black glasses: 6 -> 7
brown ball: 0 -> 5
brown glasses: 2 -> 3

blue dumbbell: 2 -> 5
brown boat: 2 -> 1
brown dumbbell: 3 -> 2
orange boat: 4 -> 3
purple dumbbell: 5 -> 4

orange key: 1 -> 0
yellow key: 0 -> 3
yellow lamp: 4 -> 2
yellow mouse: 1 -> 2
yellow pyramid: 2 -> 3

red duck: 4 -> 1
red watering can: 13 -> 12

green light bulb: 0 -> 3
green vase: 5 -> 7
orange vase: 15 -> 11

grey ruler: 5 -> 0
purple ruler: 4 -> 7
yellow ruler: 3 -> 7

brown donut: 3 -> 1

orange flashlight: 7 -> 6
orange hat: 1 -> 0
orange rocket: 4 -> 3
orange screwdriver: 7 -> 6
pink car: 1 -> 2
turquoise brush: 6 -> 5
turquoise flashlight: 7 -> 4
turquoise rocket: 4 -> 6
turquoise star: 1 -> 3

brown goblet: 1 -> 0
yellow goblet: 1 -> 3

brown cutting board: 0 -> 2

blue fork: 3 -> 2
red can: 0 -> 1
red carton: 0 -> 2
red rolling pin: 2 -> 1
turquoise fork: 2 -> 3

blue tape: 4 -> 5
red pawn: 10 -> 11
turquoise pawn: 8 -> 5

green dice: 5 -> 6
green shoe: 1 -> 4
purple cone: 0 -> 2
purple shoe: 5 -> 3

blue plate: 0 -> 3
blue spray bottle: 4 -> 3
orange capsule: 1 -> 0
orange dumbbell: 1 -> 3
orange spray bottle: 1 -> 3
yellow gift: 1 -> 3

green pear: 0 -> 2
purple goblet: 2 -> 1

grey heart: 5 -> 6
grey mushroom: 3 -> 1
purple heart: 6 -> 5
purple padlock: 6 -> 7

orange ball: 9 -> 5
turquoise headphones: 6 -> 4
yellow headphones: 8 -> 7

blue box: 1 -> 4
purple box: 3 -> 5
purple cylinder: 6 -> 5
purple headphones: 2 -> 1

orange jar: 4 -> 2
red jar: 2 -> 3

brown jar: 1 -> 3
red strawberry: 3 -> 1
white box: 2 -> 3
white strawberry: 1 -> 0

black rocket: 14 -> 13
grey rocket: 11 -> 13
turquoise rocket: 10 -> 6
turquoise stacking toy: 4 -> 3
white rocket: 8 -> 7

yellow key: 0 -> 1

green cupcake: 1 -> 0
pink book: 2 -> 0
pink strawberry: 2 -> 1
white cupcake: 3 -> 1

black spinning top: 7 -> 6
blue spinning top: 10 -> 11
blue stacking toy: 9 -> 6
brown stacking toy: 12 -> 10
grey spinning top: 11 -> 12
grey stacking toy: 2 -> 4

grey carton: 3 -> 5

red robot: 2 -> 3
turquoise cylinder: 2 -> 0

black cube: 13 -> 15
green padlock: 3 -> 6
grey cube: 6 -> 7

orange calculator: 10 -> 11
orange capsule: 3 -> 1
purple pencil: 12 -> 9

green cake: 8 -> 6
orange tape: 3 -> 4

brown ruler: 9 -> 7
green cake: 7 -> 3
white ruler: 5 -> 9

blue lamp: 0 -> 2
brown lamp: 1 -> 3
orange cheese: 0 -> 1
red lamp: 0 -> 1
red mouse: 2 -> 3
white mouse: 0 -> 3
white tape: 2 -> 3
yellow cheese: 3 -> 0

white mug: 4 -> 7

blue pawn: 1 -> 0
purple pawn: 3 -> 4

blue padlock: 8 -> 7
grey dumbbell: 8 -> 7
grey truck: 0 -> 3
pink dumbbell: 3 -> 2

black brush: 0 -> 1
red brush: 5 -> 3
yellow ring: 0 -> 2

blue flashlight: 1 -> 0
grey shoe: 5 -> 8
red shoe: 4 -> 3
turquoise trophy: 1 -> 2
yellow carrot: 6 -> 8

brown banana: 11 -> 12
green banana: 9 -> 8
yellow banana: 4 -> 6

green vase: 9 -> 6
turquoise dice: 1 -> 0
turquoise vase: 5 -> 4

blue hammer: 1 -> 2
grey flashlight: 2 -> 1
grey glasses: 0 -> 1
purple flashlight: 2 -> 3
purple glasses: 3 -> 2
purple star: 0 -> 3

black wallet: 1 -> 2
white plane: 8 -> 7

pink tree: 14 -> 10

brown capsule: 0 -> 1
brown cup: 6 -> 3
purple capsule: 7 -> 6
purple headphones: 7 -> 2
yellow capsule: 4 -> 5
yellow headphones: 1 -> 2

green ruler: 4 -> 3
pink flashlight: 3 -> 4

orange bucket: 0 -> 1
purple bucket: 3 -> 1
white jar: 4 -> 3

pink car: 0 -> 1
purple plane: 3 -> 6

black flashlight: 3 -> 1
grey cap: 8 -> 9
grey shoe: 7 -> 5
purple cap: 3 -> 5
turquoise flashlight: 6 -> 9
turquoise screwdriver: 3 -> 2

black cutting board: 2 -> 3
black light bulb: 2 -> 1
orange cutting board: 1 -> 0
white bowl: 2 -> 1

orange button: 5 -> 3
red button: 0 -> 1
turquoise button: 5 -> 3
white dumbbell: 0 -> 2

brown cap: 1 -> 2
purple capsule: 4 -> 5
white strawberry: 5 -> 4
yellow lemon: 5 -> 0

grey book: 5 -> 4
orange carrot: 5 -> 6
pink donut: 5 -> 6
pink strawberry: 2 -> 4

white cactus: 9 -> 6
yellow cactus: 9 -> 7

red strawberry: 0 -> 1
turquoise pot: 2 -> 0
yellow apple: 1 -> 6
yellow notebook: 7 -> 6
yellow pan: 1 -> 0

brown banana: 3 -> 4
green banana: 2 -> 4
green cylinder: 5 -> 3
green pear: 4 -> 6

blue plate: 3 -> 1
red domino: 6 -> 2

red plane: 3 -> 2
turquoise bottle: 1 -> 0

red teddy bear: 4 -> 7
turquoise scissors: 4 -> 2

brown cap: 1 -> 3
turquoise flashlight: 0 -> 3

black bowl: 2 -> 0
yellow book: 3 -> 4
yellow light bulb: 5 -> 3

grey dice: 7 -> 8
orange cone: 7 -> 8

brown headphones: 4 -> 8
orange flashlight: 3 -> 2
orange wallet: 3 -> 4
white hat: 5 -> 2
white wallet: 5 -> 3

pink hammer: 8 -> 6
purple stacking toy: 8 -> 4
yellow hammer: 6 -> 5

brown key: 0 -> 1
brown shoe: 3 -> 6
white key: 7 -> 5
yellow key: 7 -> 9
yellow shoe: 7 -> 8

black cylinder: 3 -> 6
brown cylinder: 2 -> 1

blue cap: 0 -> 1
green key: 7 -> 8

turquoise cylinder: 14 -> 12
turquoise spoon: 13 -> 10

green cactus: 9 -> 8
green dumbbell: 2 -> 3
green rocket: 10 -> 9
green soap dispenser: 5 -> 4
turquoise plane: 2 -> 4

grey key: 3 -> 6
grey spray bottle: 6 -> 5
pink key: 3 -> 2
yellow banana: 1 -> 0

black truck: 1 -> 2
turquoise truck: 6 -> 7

• **EXERCISE GOAL**
In the material above, locate the line containing "yellow headphones: 1 -> 2" and the line containing "purple cap: 3 -> 5". Transcribe exactly those two lines and every line between them, and nothing more.

• **EXERCISE RESPONSE**
yellow headphones: 1 -> 2

green ruler: 4 -> 3
pink flashlight: 3 -> 4

orange bucket: 0 -> 1
purple bucket: 3 -> 1
white jar: 4 -> 3

pink car: 0 -> 1
purple plane: 3 -> 6

black flashlight: 3 -> 1
grey cap: 8 -> 9
grey shoe: 7 -> 5
purple cap: 3 -> 5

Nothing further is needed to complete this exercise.